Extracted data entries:

####

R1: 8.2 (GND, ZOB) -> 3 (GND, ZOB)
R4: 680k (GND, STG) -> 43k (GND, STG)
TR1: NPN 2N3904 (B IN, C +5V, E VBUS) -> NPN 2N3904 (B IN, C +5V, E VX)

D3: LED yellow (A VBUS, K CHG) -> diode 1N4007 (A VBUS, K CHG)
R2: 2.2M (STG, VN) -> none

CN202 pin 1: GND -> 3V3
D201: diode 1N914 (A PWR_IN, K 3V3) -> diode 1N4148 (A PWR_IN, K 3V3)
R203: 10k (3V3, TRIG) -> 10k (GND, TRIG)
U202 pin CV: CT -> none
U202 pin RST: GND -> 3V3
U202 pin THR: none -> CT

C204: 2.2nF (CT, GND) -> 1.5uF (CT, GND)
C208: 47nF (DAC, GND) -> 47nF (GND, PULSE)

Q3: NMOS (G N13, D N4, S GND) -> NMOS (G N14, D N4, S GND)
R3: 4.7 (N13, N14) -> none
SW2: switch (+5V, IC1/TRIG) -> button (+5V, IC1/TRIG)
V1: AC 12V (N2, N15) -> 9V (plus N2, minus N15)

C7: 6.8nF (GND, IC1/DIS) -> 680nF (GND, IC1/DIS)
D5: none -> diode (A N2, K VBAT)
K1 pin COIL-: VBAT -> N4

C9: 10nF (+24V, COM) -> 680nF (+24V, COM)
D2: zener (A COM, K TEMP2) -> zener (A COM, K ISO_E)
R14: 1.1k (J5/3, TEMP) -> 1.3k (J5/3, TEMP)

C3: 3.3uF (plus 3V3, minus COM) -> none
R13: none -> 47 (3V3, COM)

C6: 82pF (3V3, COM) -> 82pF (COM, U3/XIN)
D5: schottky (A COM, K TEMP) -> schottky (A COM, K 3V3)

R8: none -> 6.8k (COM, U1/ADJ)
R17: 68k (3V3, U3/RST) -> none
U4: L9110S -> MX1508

####

What you will do:
Please make an exact copy of the lines above from the line with "R203: 10k (3V3, TRIG) -> 10k (GND, TRIG)" through the line with "C7: 6.8nF (GND, IC1/DIS)", both ends included.

Response area:
R203: 10k (3V3, TRIG) -> 10k (GND, TRIG)
U202 pin CV: CT -> none
U202 pin RST: GND -> 3V3
U202 pin THR: none -> CT

C204: 2.2nF (CT, GND) -> 1.5uF (CT, GND)
C208: 47nF (DAC, GND) -> 47nF (GND, PULSE)

Q3: NMOS (G N13, D N4, S GND) -> NMOS (G N14, D N4, S GND)
R3: 4.7 (N13, N14) -> none
SW2: switch (+5V, IC1/TRIG) -> button (+5V, IC1/TRIG)
V1: AC 12V (N2, N15) -> 9V (plus N2, minus N15)

C7: 6.8nF (GND, IC1/DIS) -> 680nF (GND, IC1/DIS)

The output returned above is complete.